• Dataset:

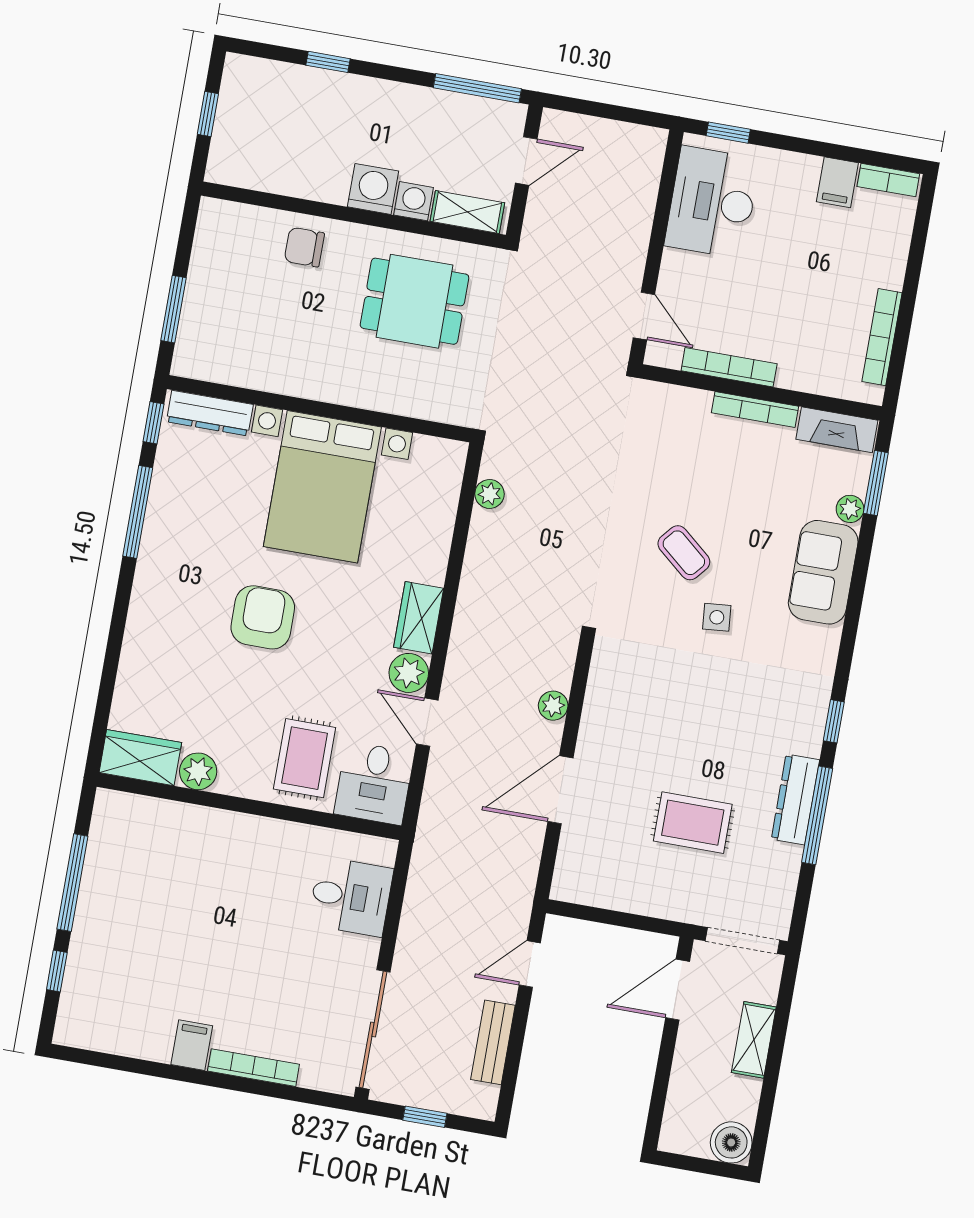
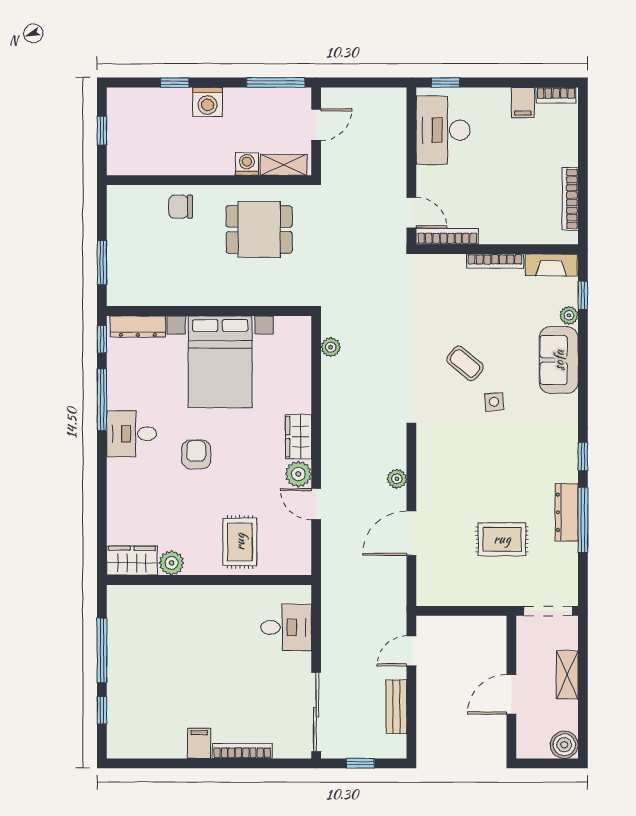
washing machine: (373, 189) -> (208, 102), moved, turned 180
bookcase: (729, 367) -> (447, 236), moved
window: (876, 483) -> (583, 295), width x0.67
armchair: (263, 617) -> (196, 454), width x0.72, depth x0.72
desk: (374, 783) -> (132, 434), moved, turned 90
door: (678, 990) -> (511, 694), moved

---

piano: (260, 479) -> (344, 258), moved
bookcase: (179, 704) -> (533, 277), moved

...

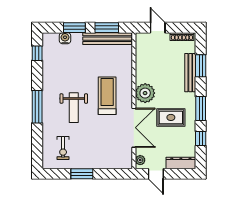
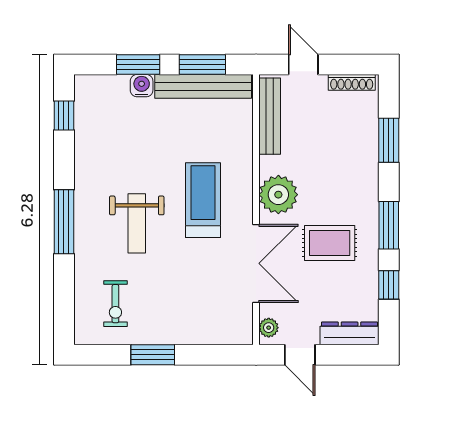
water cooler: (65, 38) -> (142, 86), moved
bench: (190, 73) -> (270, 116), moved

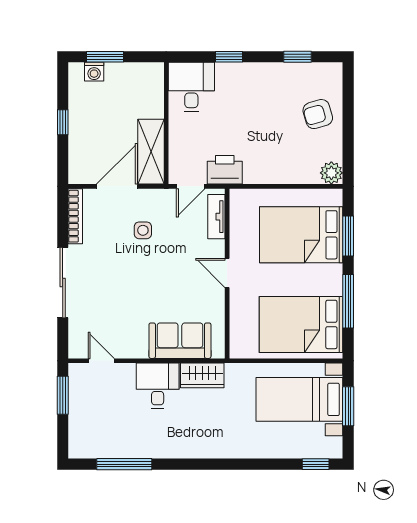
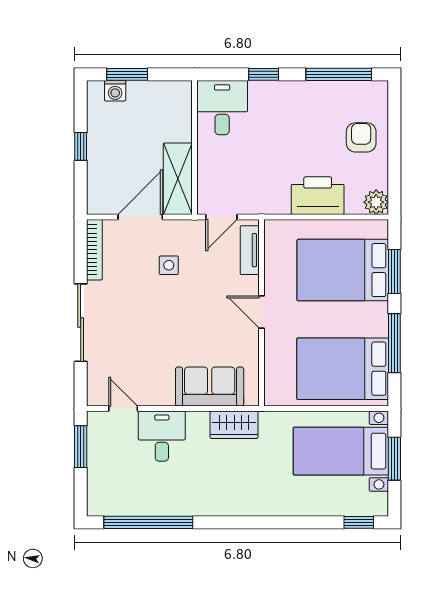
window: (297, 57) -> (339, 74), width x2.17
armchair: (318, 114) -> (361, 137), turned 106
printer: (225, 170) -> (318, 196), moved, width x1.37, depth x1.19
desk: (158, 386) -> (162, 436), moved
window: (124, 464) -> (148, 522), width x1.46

• Work to be completed: Given the records above, return exactly the lines starting at the line containing "bookcase: (729, 367) -> (447, 236), moved" and ending at the line containing "door: (678, 990) -> (511, 694), moved", including both.

• Written solution:
bookcase: (729, 367) -> (447, 236), moved
window: (876, 483) -> (583, 295), width x0.67
armchair: (263, 617) -> (196, 454), width x0.72, depth x0.72
desk: (374, 783) -> (132, 434), moved, turned 90
door: (678, 990) -> (511, 694), moved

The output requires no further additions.